- **YOUR INSTRUCTIONS**
Set down, exactly and with no pictures, the line that contains "none -> white round brick N6 level 2" and all lines after it in the listing.

- **MATERIAL SHOWN**
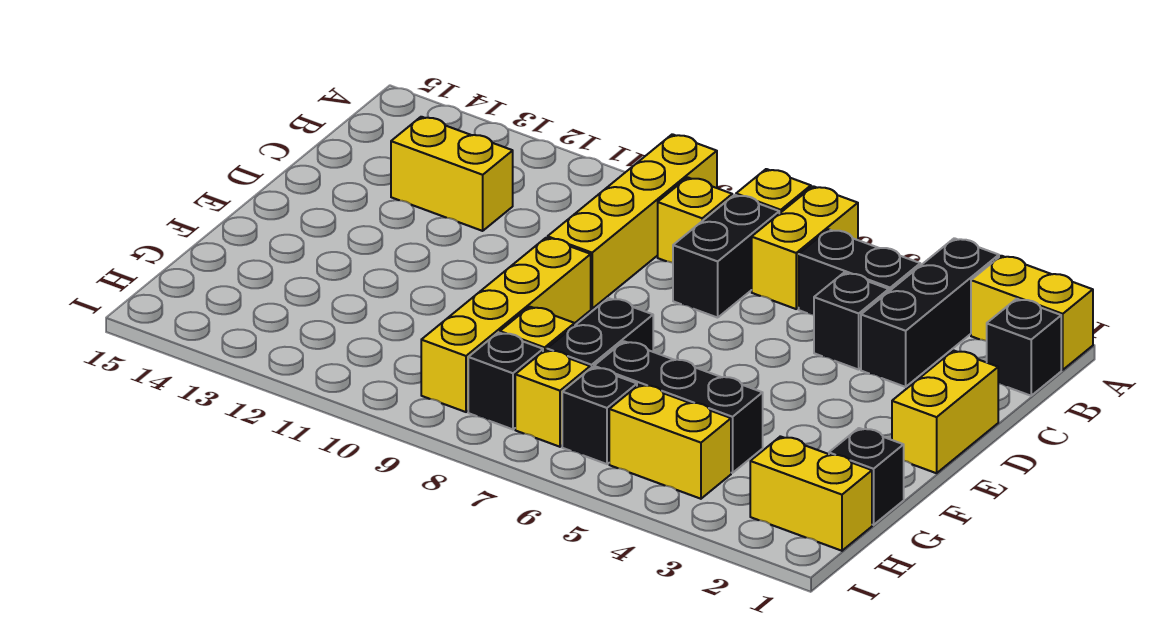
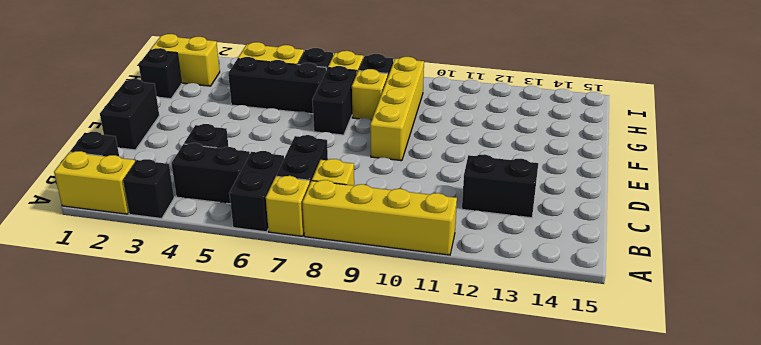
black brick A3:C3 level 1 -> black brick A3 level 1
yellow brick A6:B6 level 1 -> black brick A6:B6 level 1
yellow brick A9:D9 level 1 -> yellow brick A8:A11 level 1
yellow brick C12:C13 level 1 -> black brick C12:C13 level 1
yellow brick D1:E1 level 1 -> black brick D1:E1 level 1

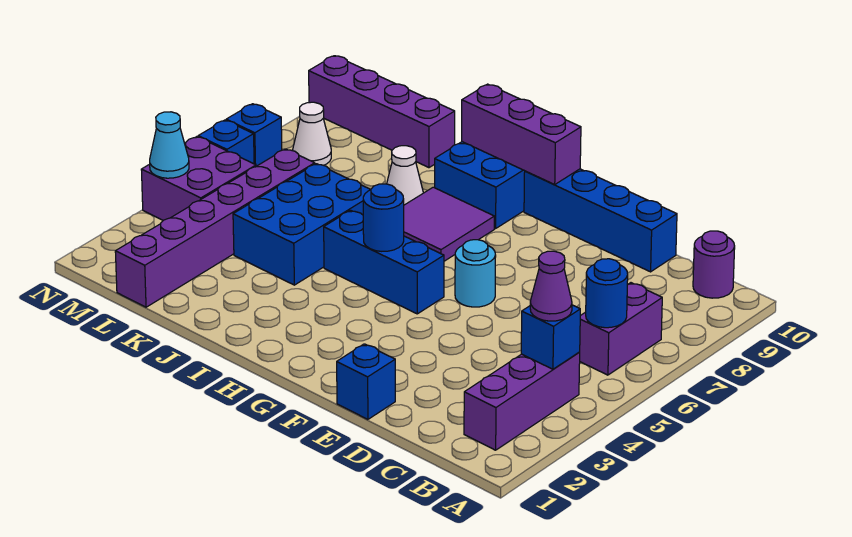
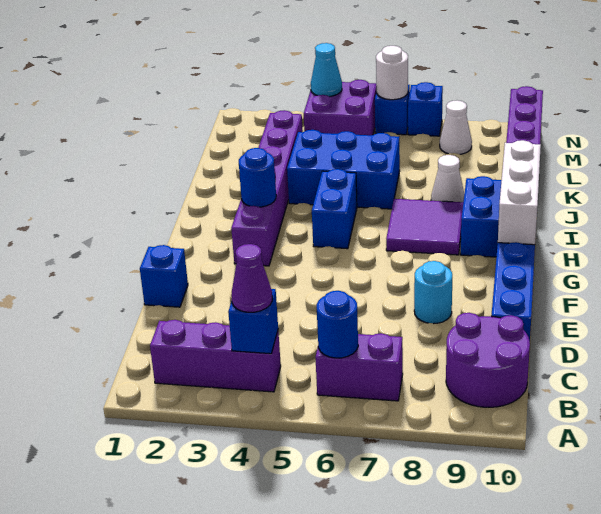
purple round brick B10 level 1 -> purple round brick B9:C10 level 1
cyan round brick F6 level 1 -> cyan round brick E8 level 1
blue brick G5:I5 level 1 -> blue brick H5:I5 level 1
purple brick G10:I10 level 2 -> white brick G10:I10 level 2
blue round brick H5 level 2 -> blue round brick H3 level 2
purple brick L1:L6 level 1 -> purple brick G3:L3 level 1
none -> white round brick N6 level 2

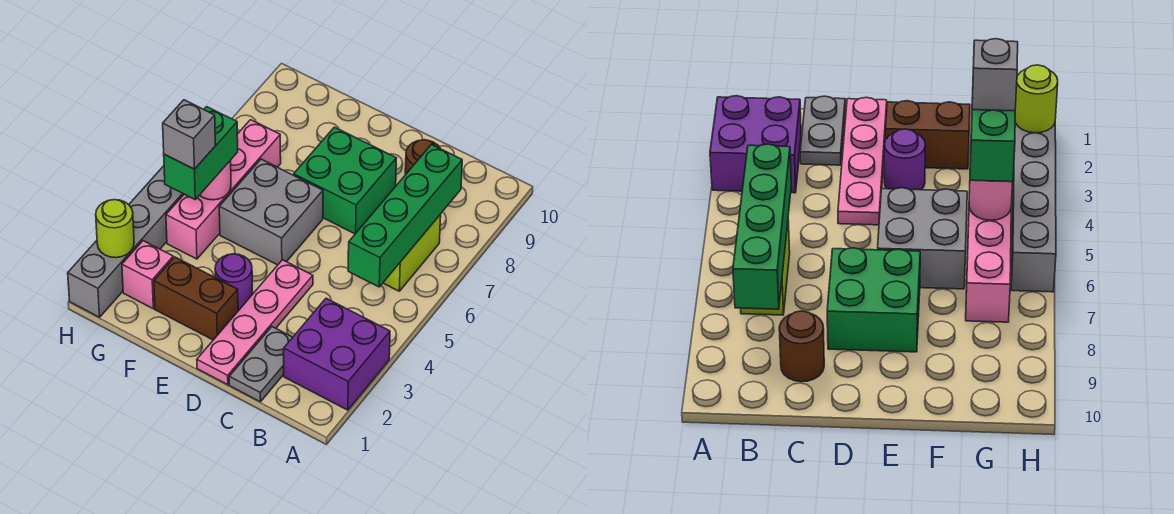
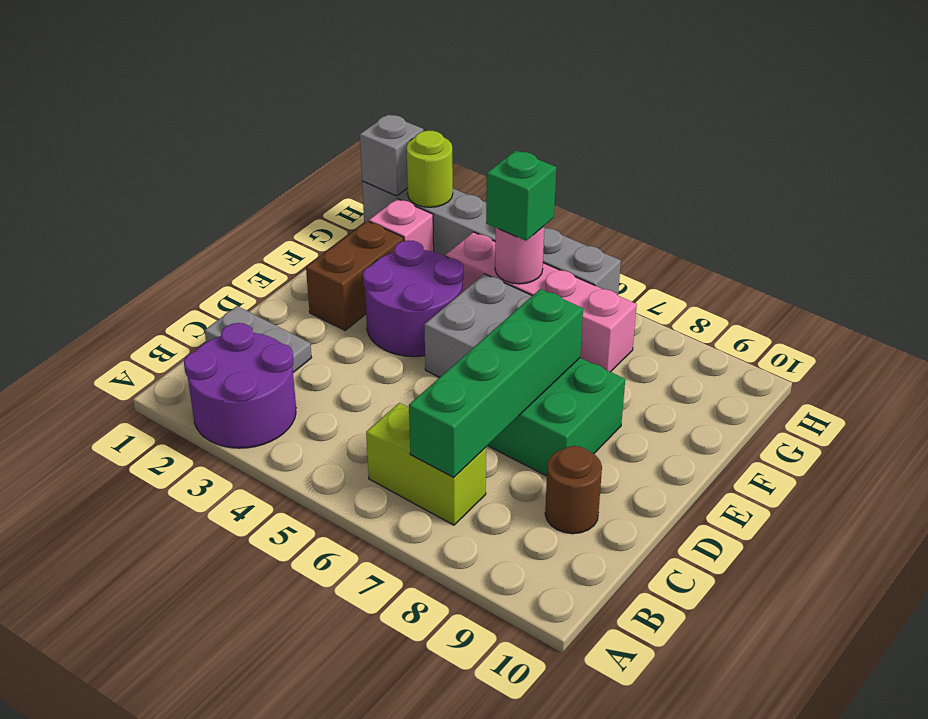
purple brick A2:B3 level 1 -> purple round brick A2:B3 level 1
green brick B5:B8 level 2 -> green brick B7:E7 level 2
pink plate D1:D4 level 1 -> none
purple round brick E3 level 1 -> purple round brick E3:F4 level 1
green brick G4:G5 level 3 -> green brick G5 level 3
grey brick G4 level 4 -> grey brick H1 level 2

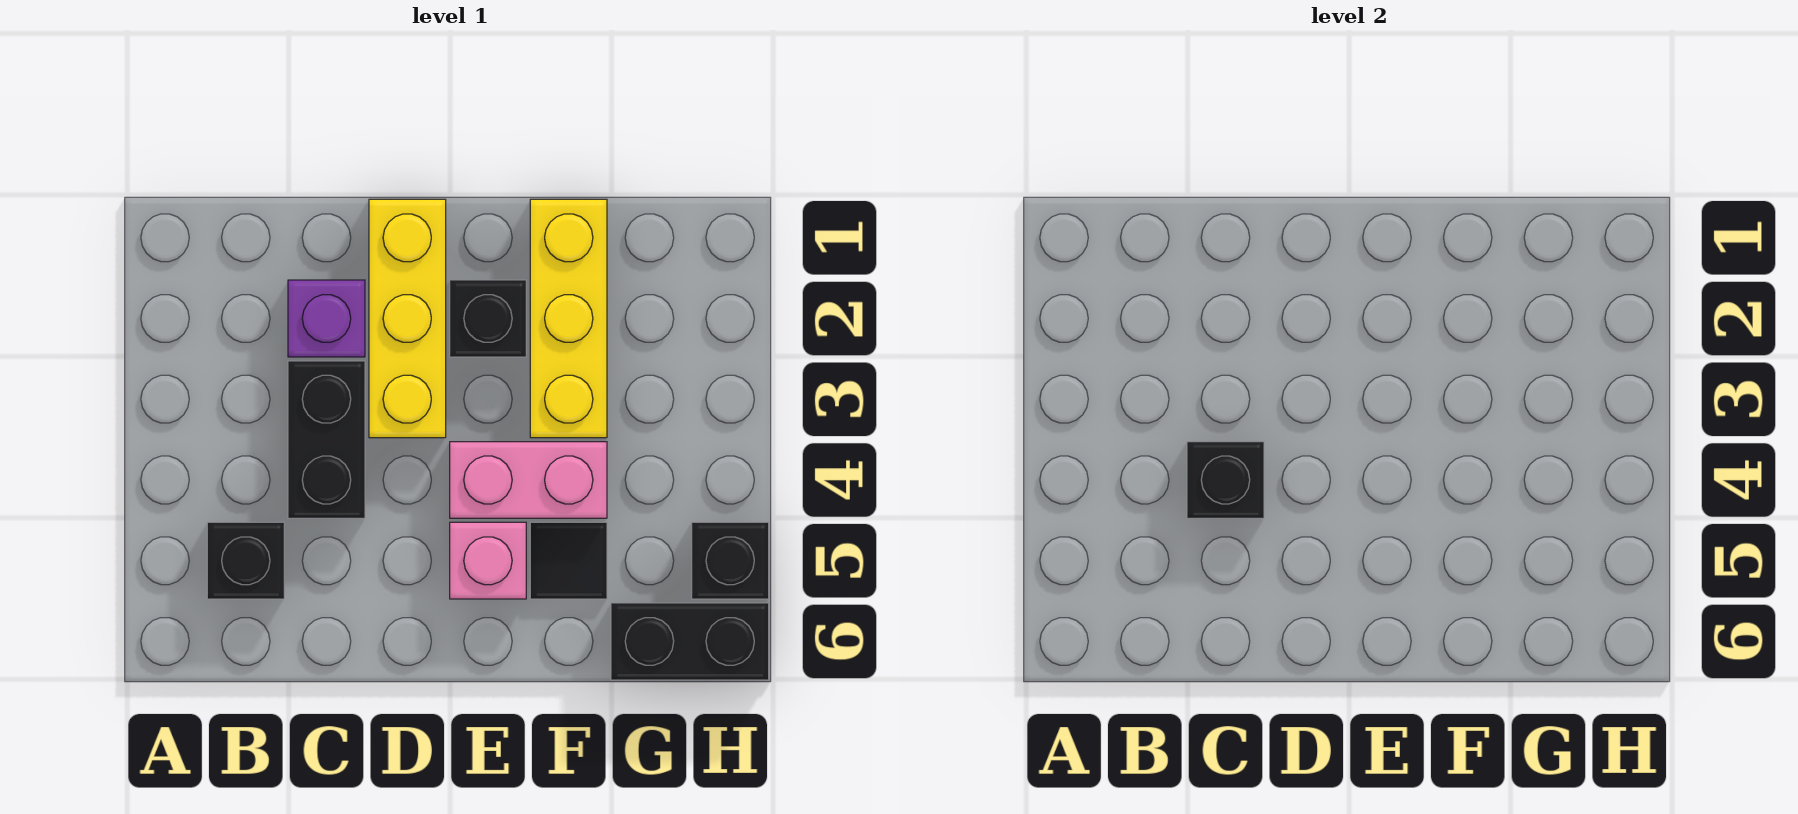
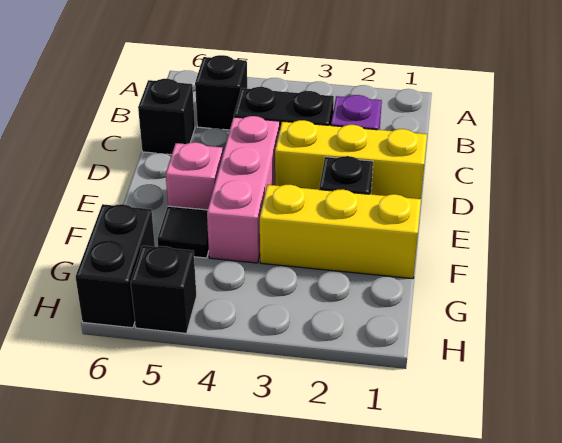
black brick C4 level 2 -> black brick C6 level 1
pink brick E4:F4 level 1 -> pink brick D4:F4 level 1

- **COMPLETED TASK**
none -> white round brick N6 level 2

purple brick A2:B3 level 1 -> purple round brick A2:B3 level 1
green brick B5:B8 level 2 -> green brick B7:E7 level 2
pink plate D1:D4 level 1 -> none
purple round brick E3 level 1 -> purple round brick E3:F4 level 1
green brick G4:G5 level 3 -> green brick G5 level 3
grey brick G4 level 4 -> grey brick H1 level 2

black brick C4 level 2 -> black brick C6 level 1
pink brick E4:F4 level 1 -> pink brick D4:F4 level 1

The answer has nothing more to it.